Items listed in a dataset
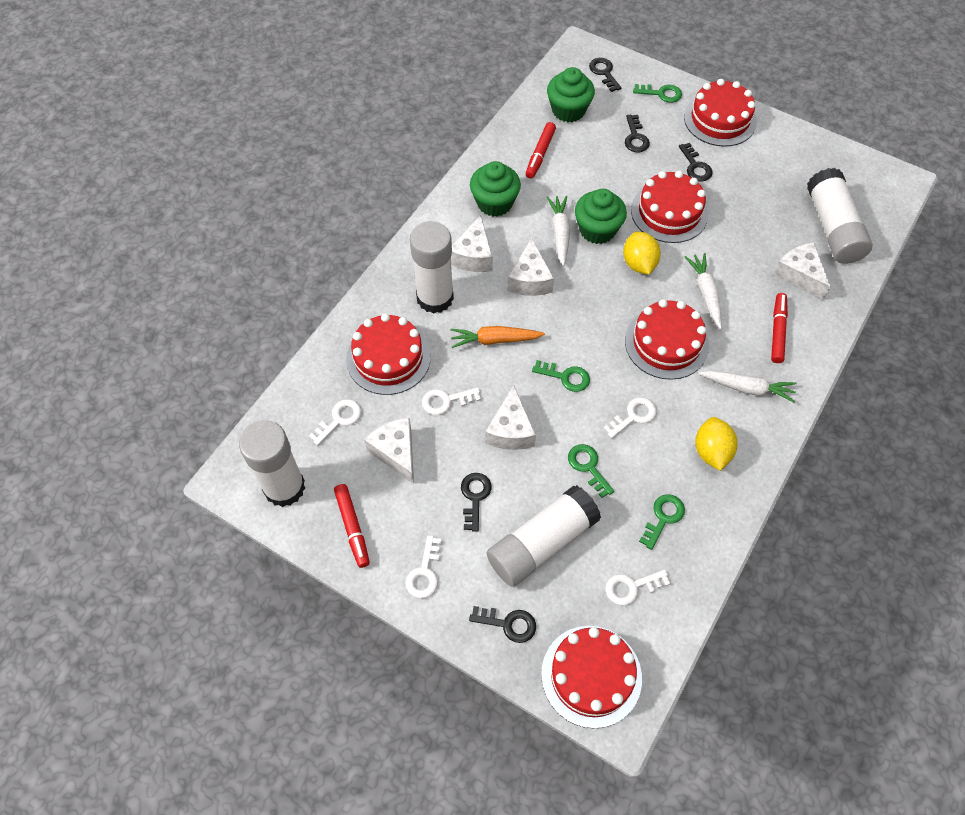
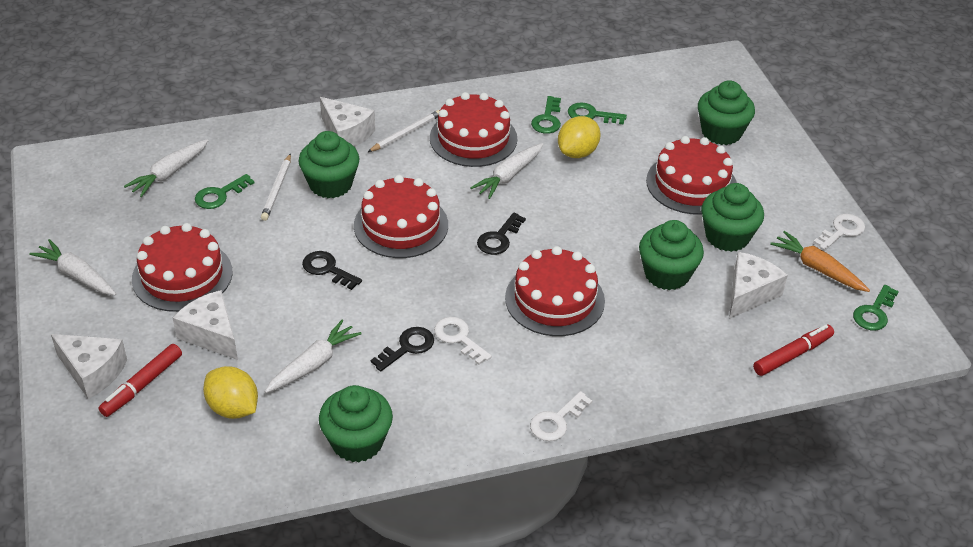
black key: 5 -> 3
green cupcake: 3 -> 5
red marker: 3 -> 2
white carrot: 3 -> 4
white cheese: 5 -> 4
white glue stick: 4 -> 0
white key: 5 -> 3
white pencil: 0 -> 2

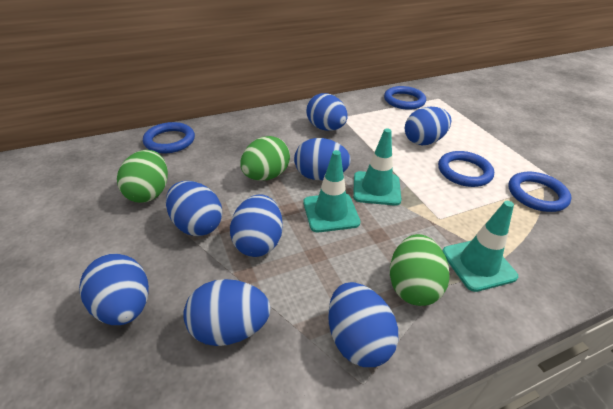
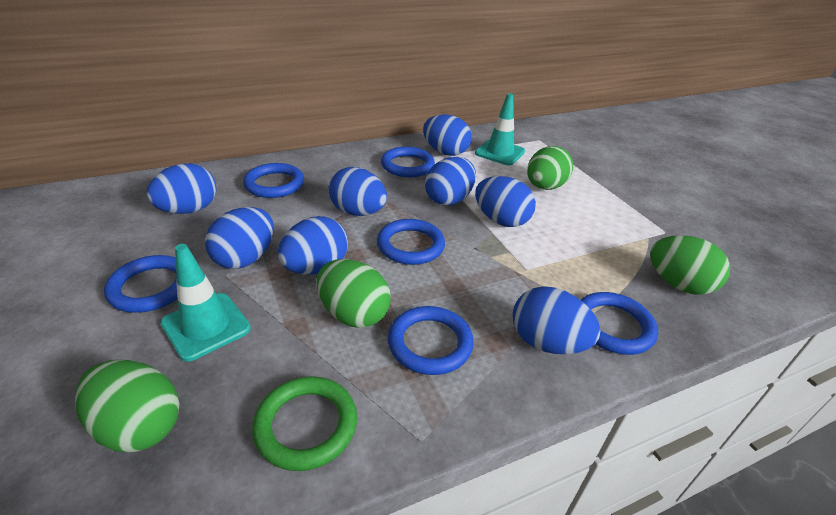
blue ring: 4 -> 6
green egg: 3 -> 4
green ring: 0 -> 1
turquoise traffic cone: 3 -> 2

Task goal
Repeat every entry exactly. Do not include the pictures.

Solution for this task
black key: 5 -> 3
green cupcake: 3 -> 5
red marker: 3 -> 2
white carrot: 3 -> 4
white cheese: 5 -> 4
white glue stick: 4 -> 0
white key: 5 -> 3
white pencil: 0 -> 2

blue ring: 4 -> 6
green egg: 3 -> 4
green ring: 0 -> 1
turquoise traffic cone: 3 -> 2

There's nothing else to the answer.